## What the exercise asks
Write out the listing, please, but only from its first line through the line containing "none -> cyan plate G3 level 1", exactly as given and without pictures.

## Supplied data
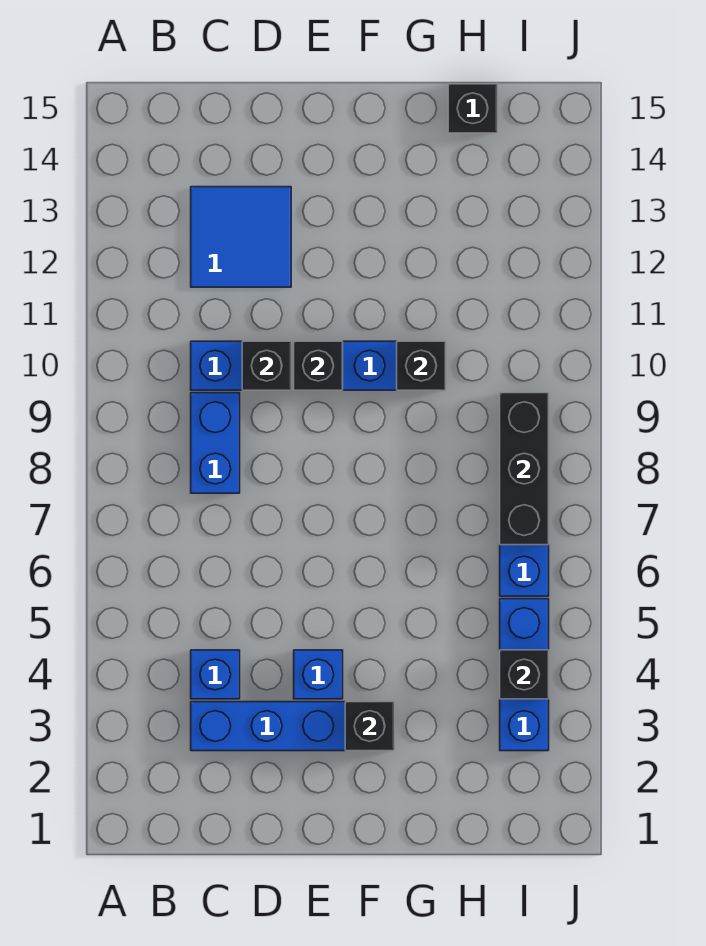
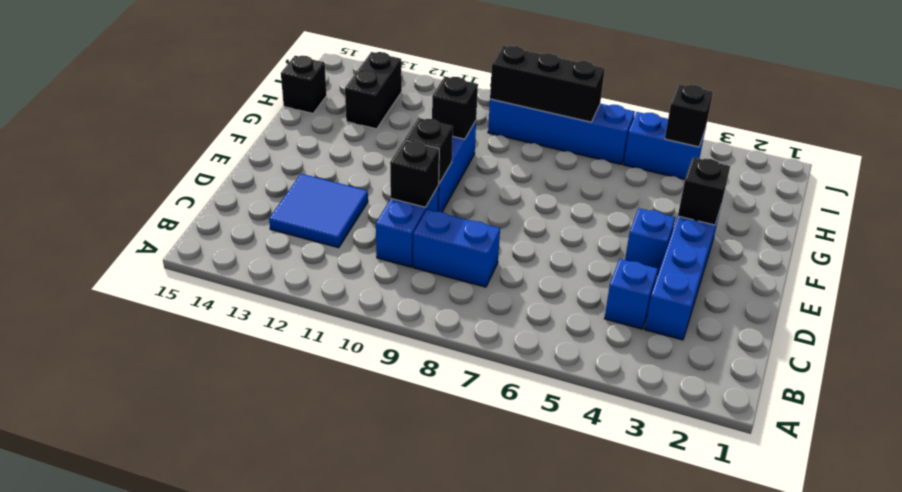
none -> black brick H13:I13 level 1
blue brick I3:I5 level 1 -> blue brick I4:I5 level 1

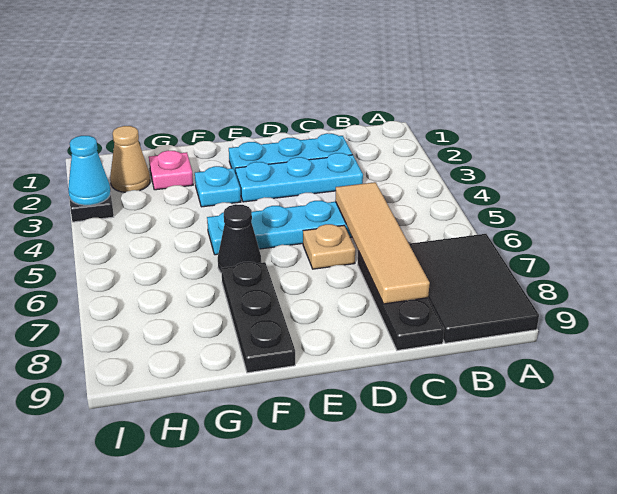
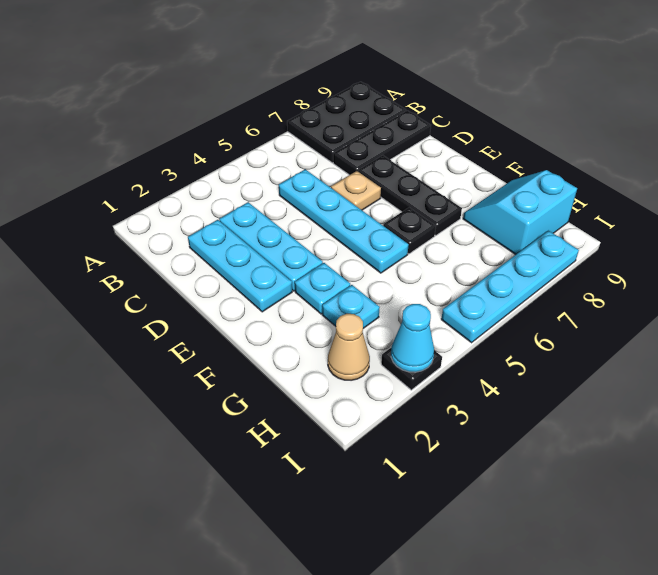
black tile A7:B9 level 1 -> black plate A7:B9 level 1
tan tile C5:C8 level 2 -> none
black cone F6 level 1 -> black plate F6 level 1
black plate F7:F9 level 1 -> black plate D7:F7 level 1
pink plate G2 level 1 -> none
none -> cyan plate G3 level 1
none -> cyan slope G8:H9 level 1 top H
none -> cyan plate I5:I8 level 1

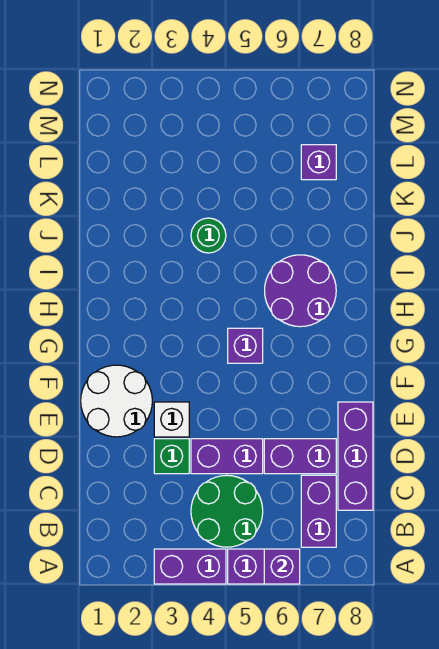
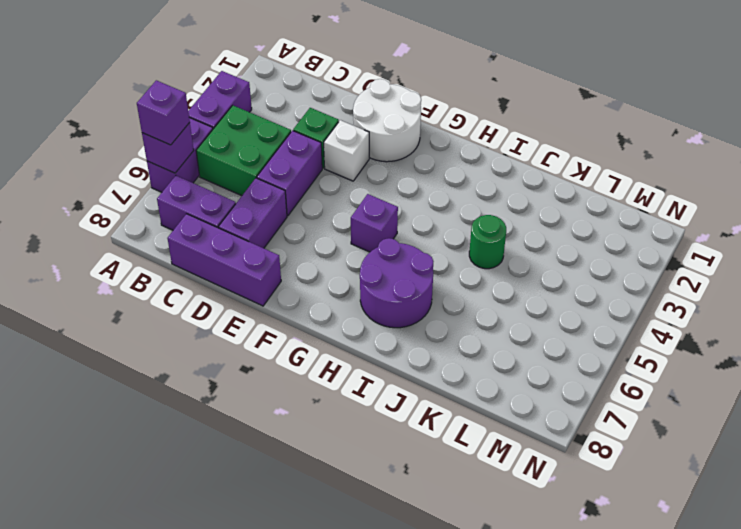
green round brick B4:C5 level 1 -> green brick B4:C5 level 1
purple brick L7 level 1 -> purple brick A6 level 3

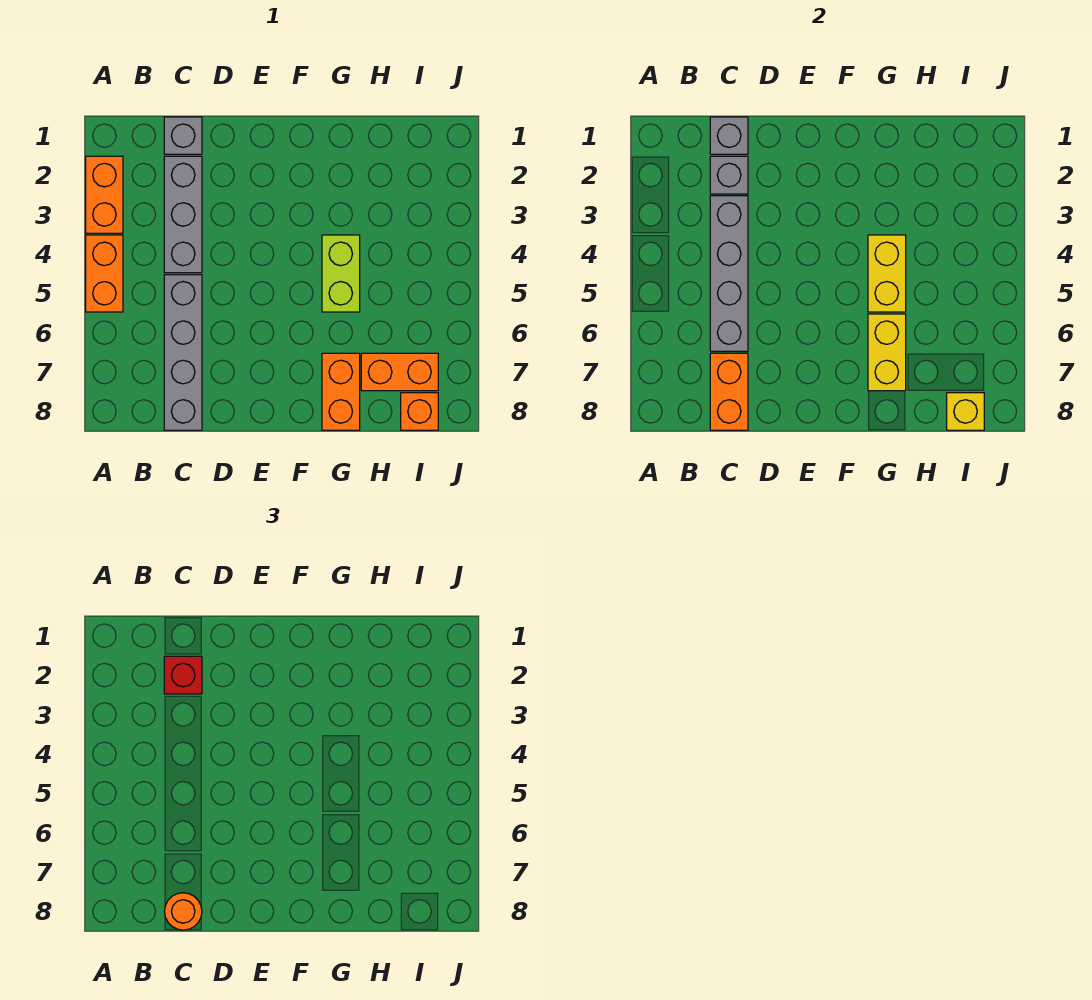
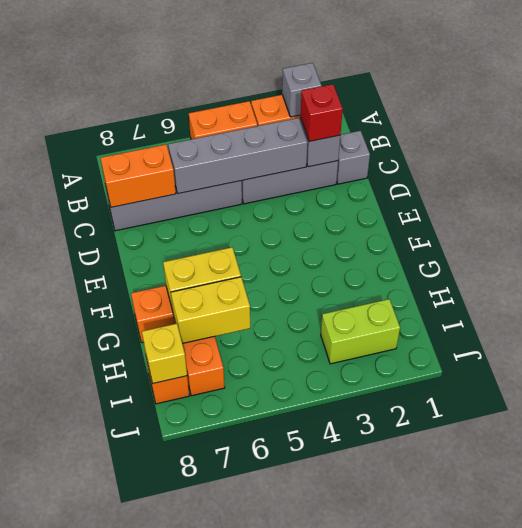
grey brick C1 level 2 -> grey brick A2 level 2
orange round brick C8 level 3 -> none
lime brick G4:G5 level 1 -> lime brick I2:I3 level 1
yellow brick G4:G5 level 2 -> yellow brick H6:H7 level 2

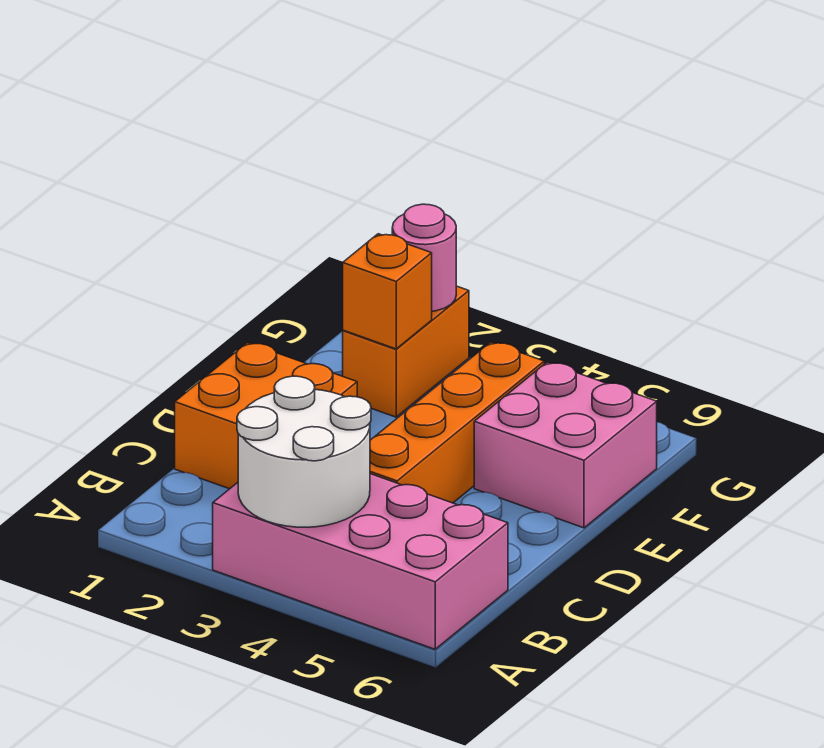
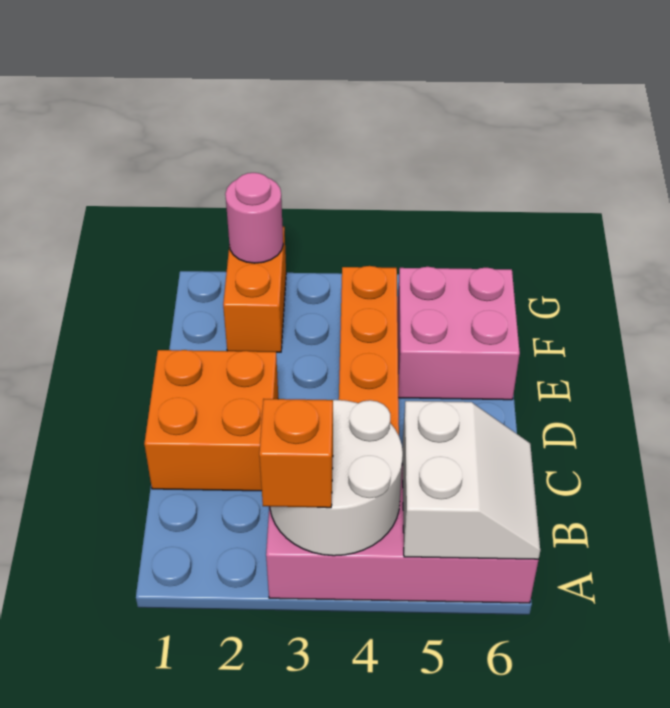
none -> white slope A5:B6 level 2 top 5
orange brick F2 level 2 -> orange brick A3 level 3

## Completed task
none -> black brick H13:I13 level 1
blue brick I3:I5 level 1 -> blue brick I4:I5 level 1

black tile A7:B9 level 1 -> black plate A7:B9 level 1
tan tile C5:C8 level 2 -> none
black cone F6 level 1 -> black plate F6 level 1
black plate F7:F9 level 1 -> black plate D7:F7 level 1
pink plate G2 level 1 -> none
none -> cyan plate G3 level 1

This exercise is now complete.